WORK ORDER
Scan the records for "grey" and copy each line that contains it.
☆ ☆ ☆ ☆ ☆ ☆ ☆
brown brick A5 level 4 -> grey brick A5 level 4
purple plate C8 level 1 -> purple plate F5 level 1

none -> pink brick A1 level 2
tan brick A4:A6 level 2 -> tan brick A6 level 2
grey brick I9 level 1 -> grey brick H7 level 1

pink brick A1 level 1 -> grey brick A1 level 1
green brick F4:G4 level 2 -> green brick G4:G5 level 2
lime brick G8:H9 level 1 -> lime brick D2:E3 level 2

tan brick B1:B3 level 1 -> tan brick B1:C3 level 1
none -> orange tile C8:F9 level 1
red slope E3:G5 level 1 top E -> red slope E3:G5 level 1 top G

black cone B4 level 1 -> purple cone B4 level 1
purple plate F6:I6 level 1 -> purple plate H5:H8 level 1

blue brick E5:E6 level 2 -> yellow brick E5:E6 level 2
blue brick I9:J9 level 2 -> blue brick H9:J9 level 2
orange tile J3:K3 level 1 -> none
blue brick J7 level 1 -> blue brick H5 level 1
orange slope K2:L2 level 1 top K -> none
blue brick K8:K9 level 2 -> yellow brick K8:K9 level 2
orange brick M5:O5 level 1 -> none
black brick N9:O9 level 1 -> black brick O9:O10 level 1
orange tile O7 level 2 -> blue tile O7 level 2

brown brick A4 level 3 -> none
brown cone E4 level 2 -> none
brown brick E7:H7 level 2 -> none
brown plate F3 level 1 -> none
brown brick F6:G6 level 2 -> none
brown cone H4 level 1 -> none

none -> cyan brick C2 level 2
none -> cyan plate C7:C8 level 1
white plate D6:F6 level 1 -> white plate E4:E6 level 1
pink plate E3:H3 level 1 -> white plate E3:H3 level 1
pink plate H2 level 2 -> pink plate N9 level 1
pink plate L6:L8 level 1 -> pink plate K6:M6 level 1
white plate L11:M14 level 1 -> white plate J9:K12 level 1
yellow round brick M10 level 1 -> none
☆ ☆ ☆ ☆ ☆ ☆ ☆
PROBLEM SOLUTION
brown brick A5 level 4 -> grey brick A5 level 4
grey brick I9 level 1 -> grey brick H7 level 1
pink brick A1 level 1 -> grey brick A1 level 1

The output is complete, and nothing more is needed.